Leave out the images and transcribe the entries below word for word.

MATERIAL FOR THE TASK below:

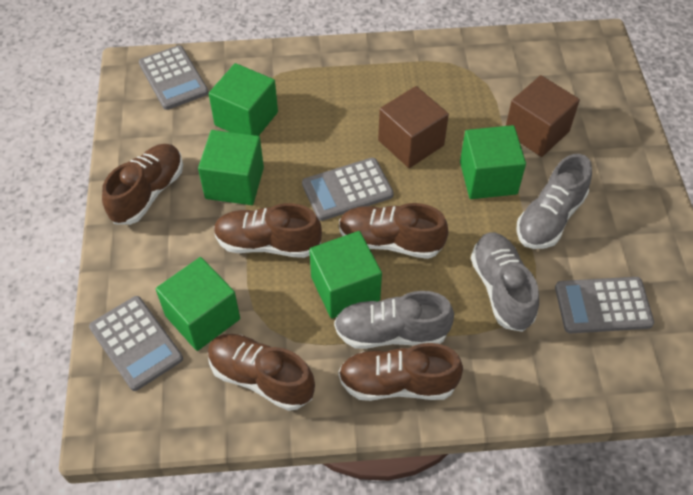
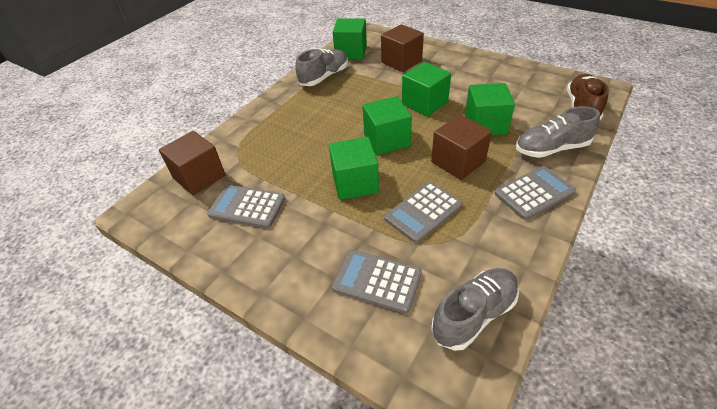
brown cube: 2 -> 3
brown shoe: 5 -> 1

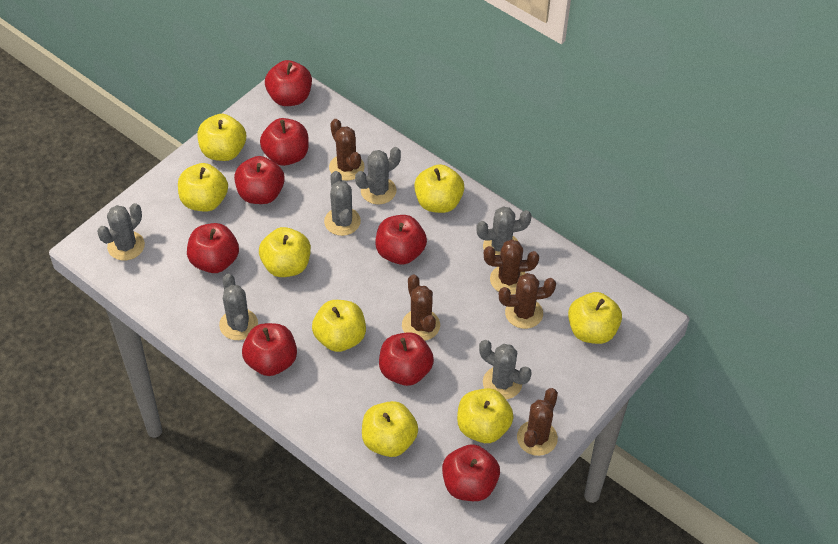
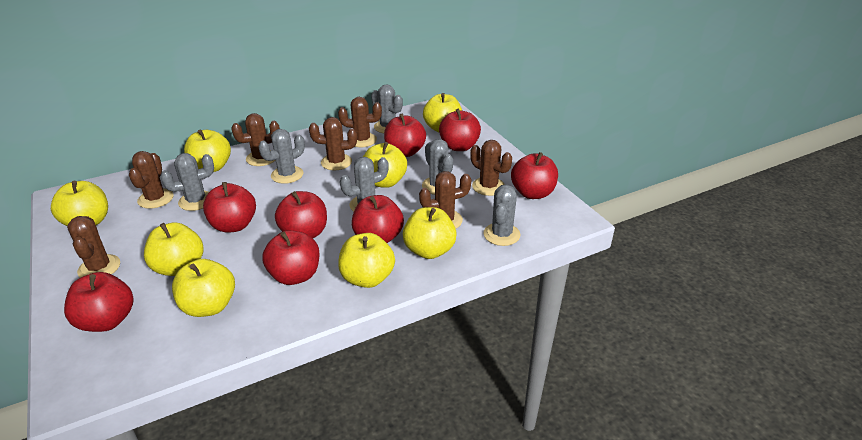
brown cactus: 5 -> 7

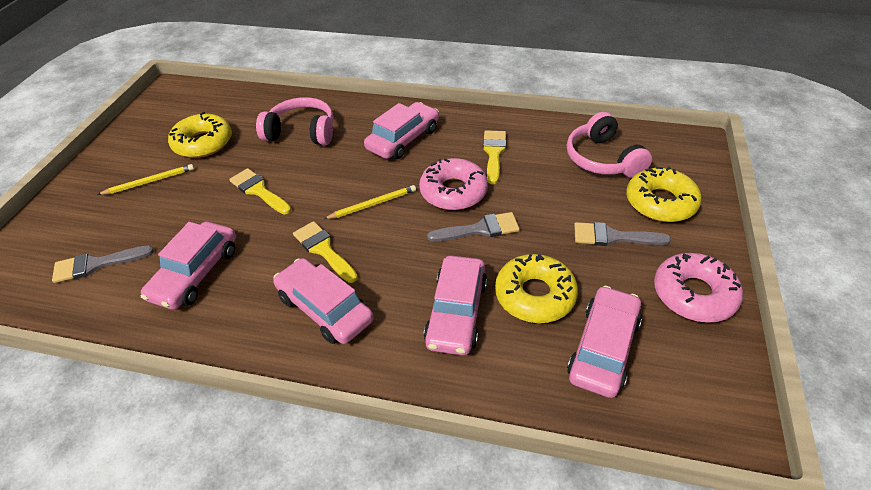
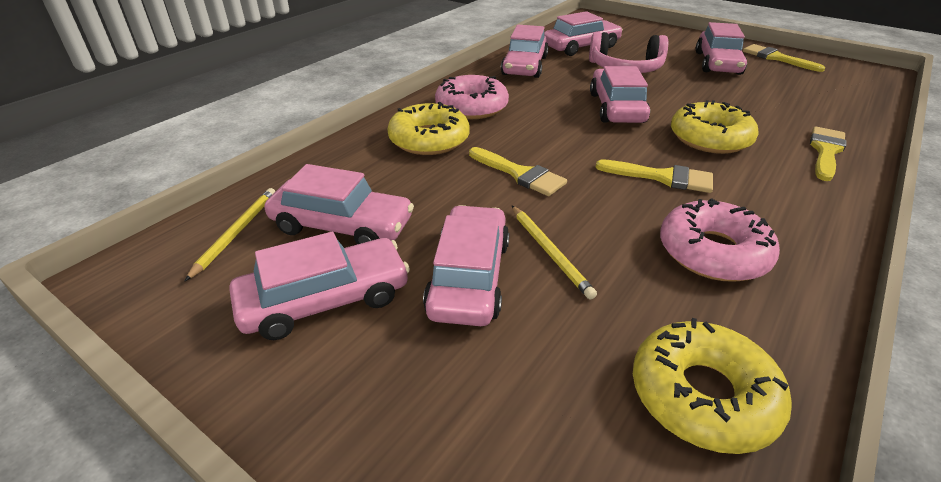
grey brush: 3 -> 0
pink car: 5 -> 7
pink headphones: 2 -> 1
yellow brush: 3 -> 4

End of MATERIAL FOR THE TASK.

[TASK SOLUTION]
brown cube: 2 -> 3
brown shoe: 5 -> 1

brown cactus: 5 -> 7

grey brush: 3 -> 0
pink car: 5 -> 7
pink headphones: 2 -> 1
yellow brush: 3 -> 4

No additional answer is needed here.